THE PROBLEM
Go through the records and transcribe them exactly, passing over any picture.

RECORD SET
+ + + + + + +
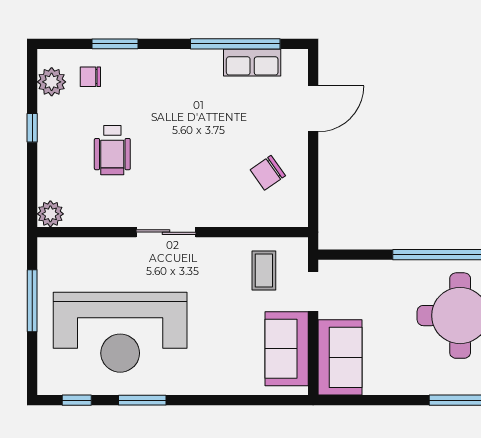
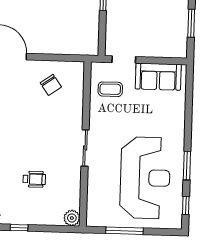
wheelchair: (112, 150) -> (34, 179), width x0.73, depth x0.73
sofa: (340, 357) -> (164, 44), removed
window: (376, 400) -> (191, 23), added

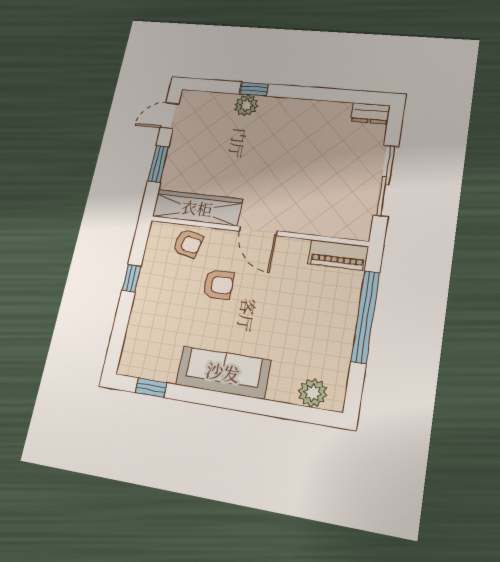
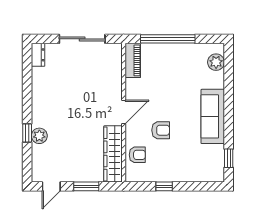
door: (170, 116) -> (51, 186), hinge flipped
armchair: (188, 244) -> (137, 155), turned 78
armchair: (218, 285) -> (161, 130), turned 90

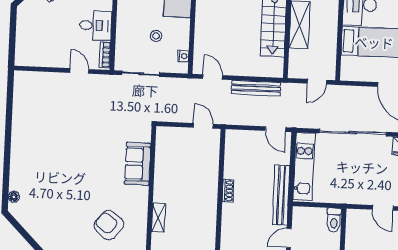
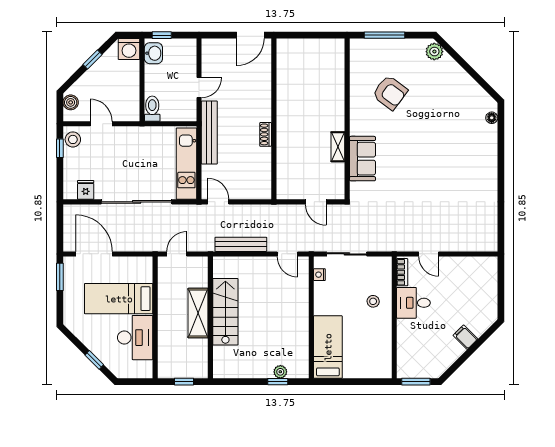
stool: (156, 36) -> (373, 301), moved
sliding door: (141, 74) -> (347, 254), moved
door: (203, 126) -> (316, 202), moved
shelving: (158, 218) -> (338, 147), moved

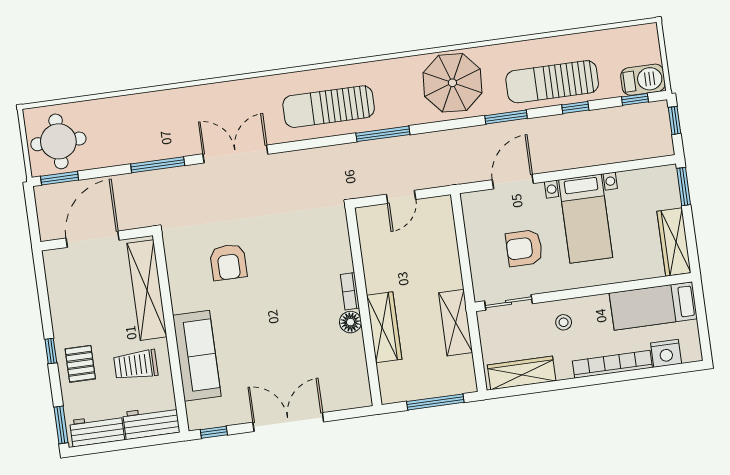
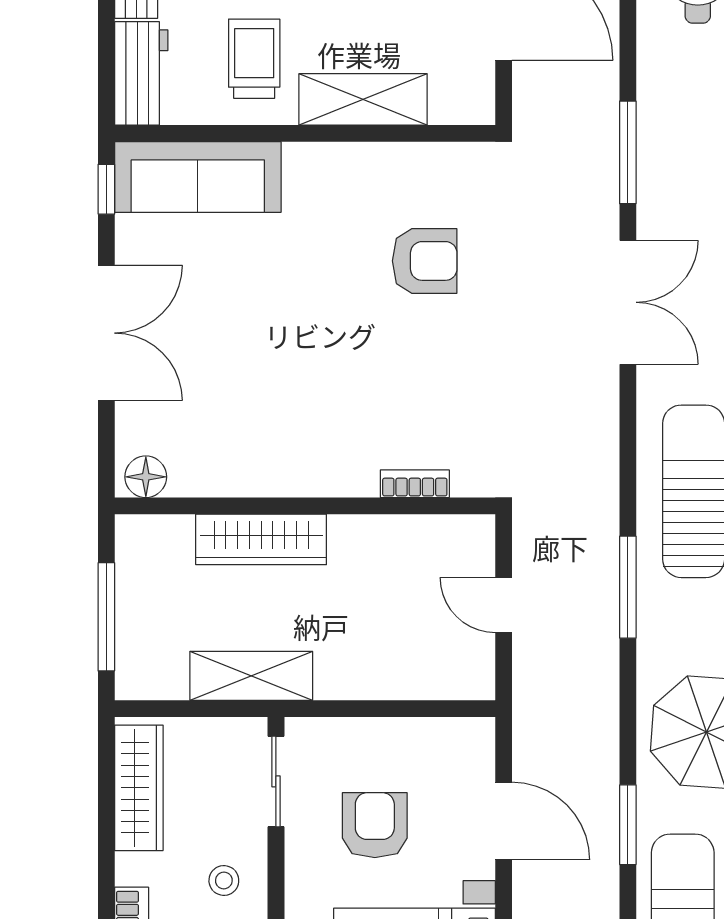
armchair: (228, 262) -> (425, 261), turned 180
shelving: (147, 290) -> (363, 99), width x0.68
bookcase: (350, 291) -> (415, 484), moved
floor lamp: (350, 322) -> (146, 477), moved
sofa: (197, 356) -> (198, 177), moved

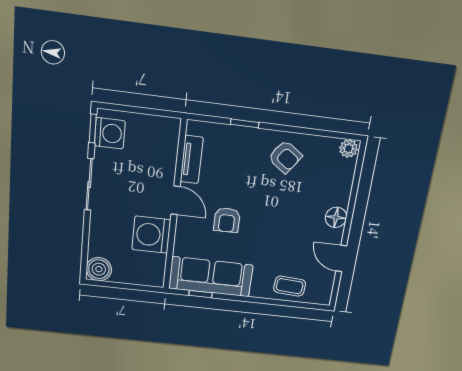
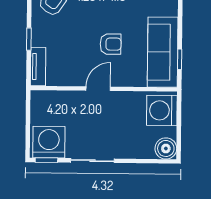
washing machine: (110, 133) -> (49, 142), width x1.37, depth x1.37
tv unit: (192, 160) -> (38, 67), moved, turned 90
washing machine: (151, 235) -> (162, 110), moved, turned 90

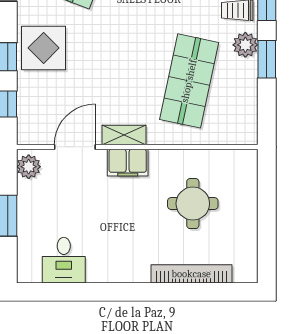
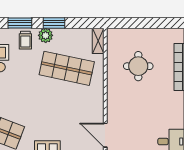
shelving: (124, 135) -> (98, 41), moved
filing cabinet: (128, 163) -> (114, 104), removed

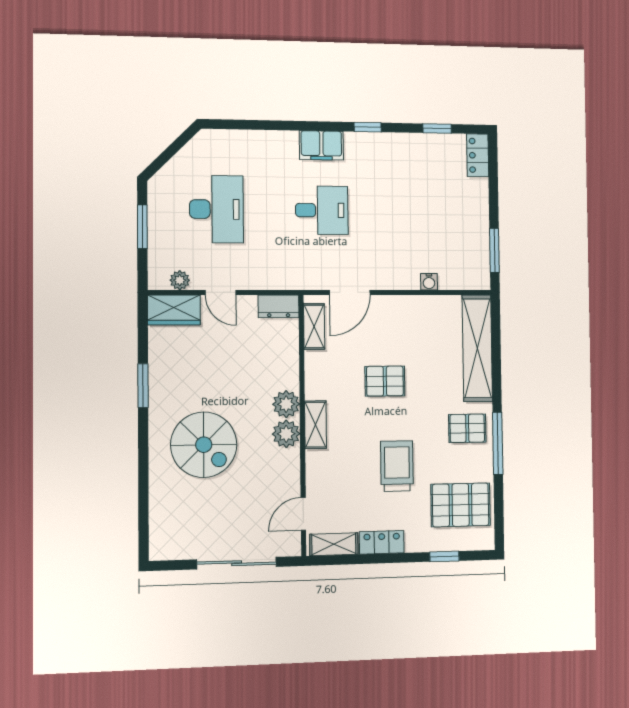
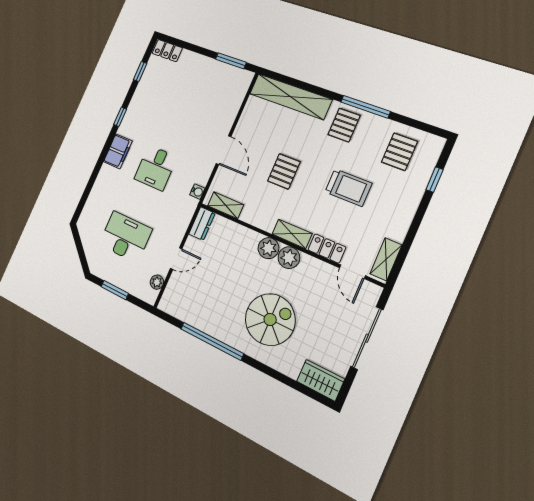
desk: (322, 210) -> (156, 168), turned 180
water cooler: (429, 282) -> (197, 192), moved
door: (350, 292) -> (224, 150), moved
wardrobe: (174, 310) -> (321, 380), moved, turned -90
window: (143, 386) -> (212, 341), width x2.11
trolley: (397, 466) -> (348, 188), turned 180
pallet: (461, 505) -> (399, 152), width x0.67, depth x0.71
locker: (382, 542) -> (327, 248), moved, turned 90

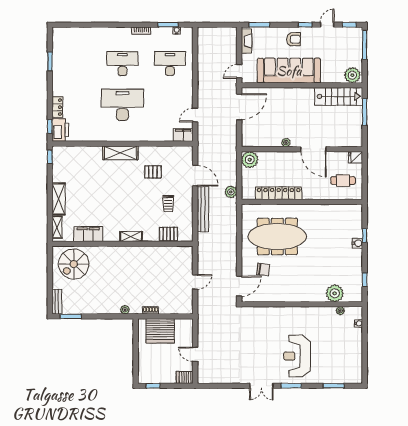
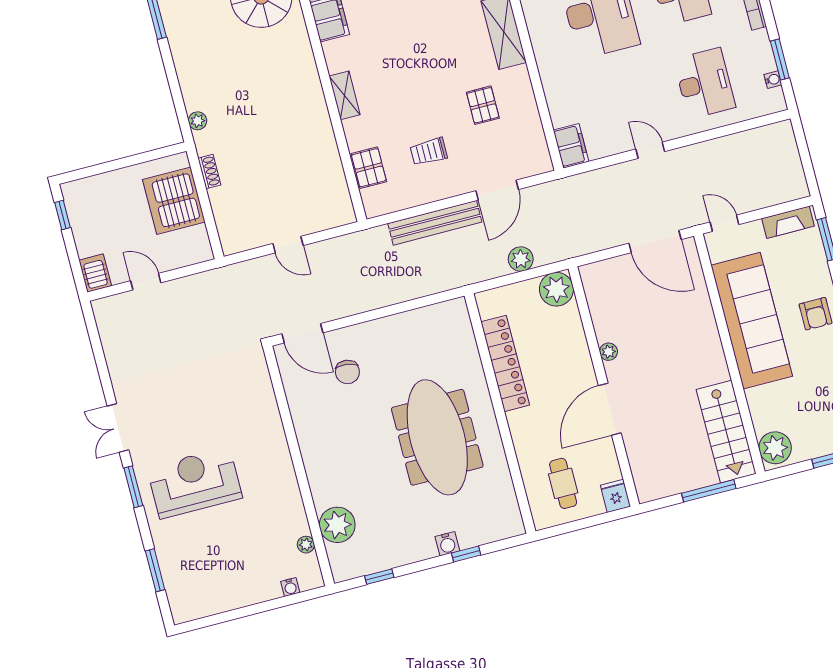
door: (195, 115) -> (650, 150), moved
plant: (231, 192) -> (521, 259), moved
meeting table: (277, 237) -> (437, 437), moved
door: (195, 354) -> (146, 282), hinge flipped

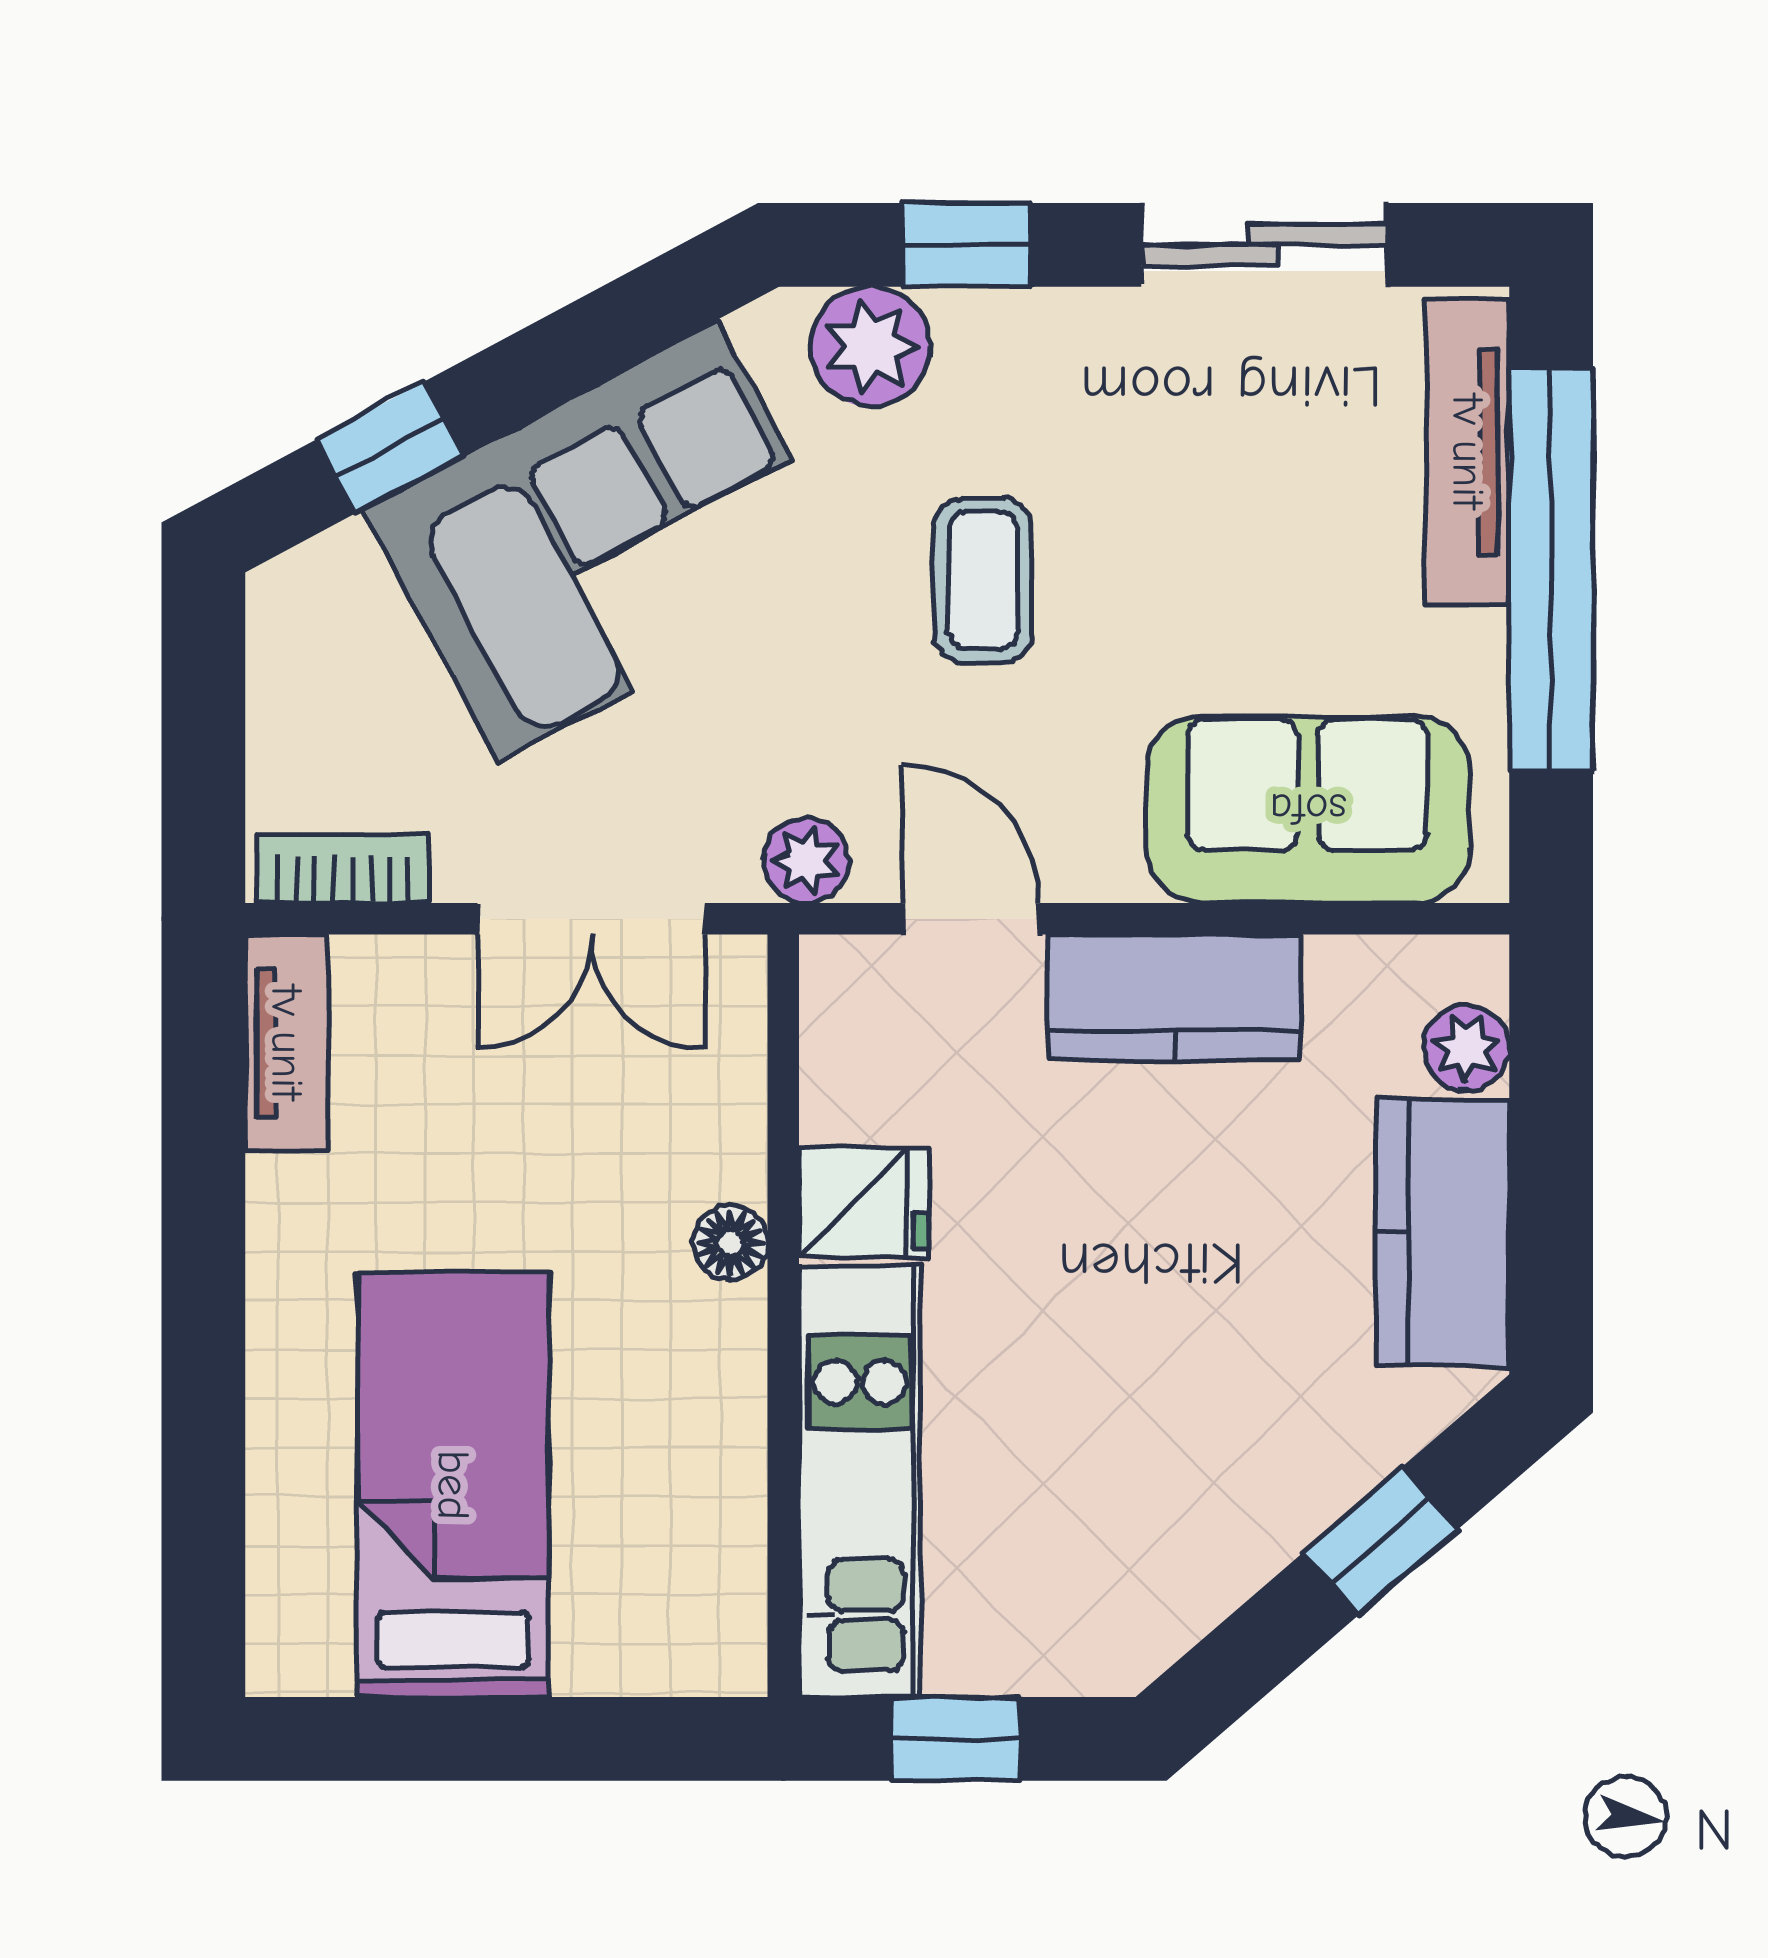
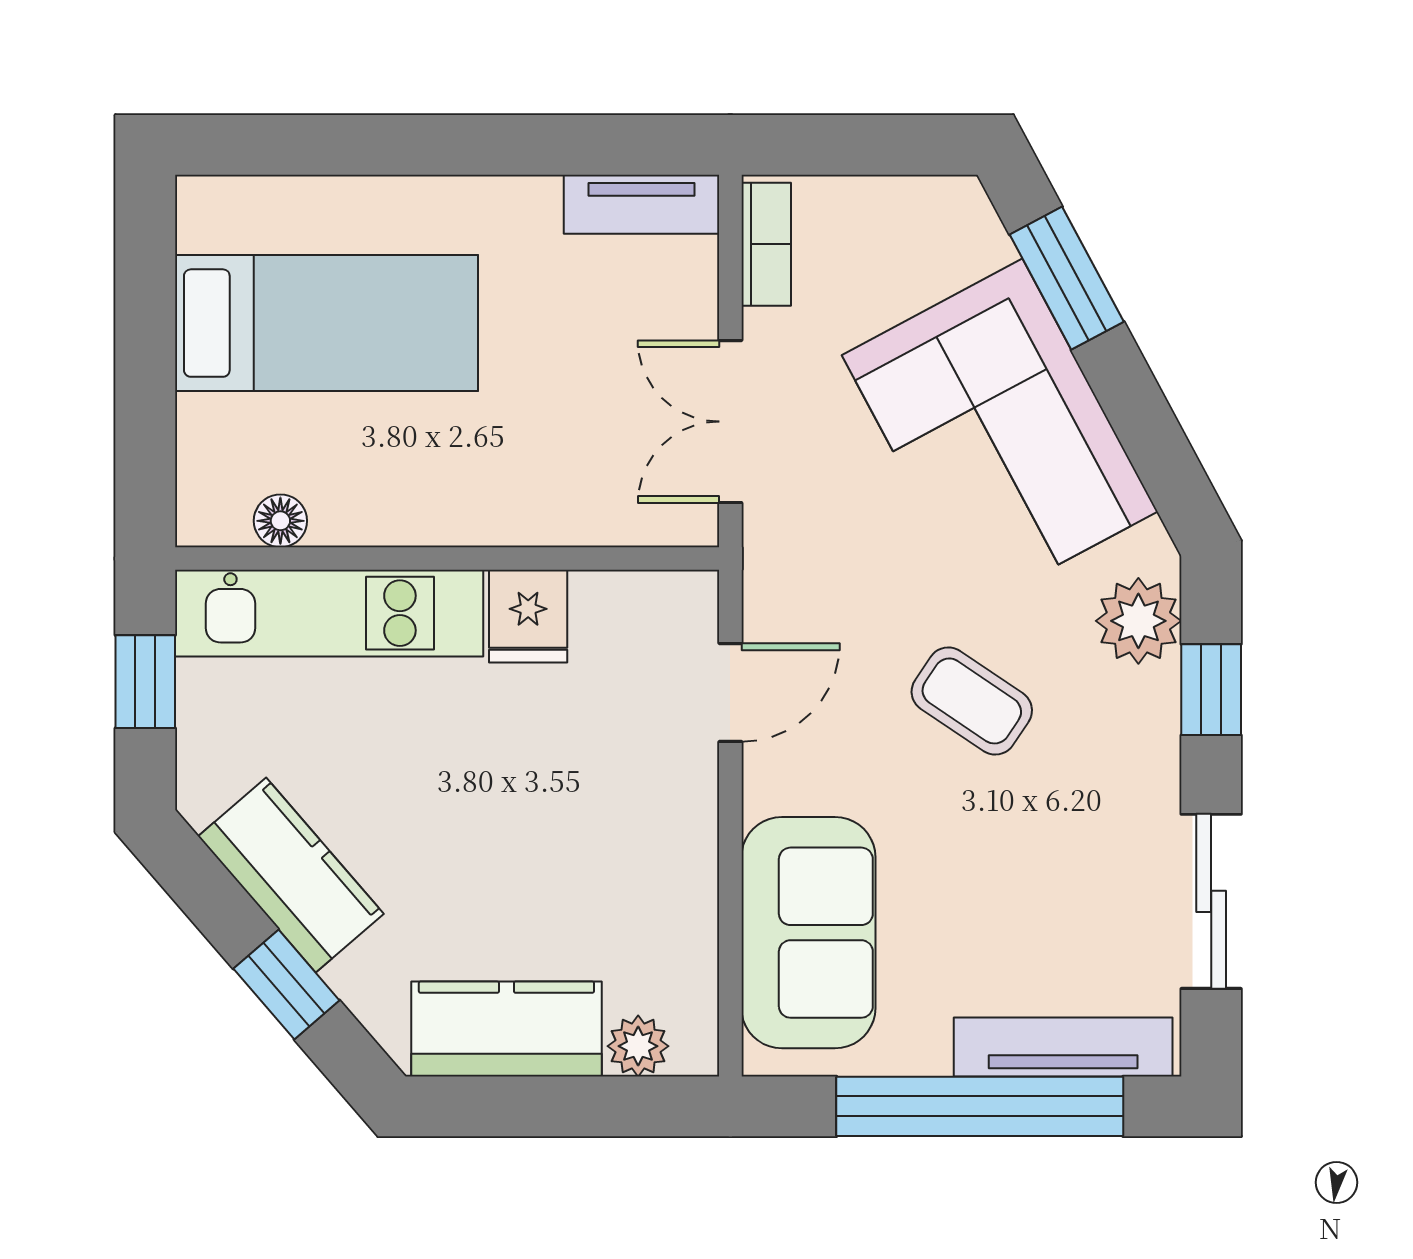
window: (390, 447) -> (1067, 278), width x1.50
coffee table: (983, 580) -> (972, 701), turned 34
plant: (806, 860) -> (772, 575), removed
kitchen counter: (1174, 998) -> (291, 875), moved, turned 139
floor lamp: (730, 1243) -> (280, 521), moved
+ + + + + + +
YOUR SOLUTION
wheelchair: (112, 150) -> (34, 179), width x0.73, depth x0.73
sofa: (340, 357) -> (164, 44), removed
window: (376, 400) -> (191, 23), added

door: (170, 116) -> (51, 186), hinge flipped
armchair: (188, 244) -> (137, 155), turned 78
armchair: (218, 285) -> (161, 130), turned 90

stool: (156, 36) -> (373, 301), moved
sliding door: (141, 74) -> (347, 254), moved
door: (203, 126) -> (316, 202), moved
shelving: (158, 218) -> (338, 147), moved

armchair: (228, 262) -> (425, 261), turned 180
shelving: (147, 290) -> (363, 99), width x0.68
bookcase: (350, 291) -> (415, 484), moved
floor lamp: (350, 322) -> (146, 477), moved
sofa: (197, 356) -> (198, 177), moved

washing machine: (110, 133) -> (49, 142), width x1.37, depth x1.37
tv unit: (192, 160) -> (38, 67), moved, turned 90
washing machine: (151, 235) -> (162, 110), moved, turned 90

shelving: (124, 135) -> (98, 41), moved
filing cabinet: (128, 163) -> (114, 104), removed

desk: (322, 210) -> (156, 168), turned 180
water cooler: (429, 282) -> (197, 192), moved
door: (350, 292) -> (224, 150), moved
wardrobe: (174, 310) -> (321, 380), moved, turned -90
window: (143, 386) -> (212, 341), width x2.11
trolley: (397, 466) -> (348, 188), turned 180
pallet: (461, 505) -> (399, 152), width x0.67, depth x0.71
locker: (382, 542) -> (327, 248), moved, turned 90

door: (195, 115) -> (650, 150), moved
plant: (231, 192) -> (521, 259), moved
meeting table: (277, 237) -> (437, 437), moved
door: (195, 354) -> (146, 282), hinge flipped

window: (390, 447) -> (1067, 278), width x1.50
coffee table: (983, 580) -> (972, 701), turned 34
plant: (806, 860) -> (772, 575), removed
kitchen counter: (1174, 998) -> (291, 875), moved, turned 139
floor lamp: (730, 1243) -> (280, 521), moved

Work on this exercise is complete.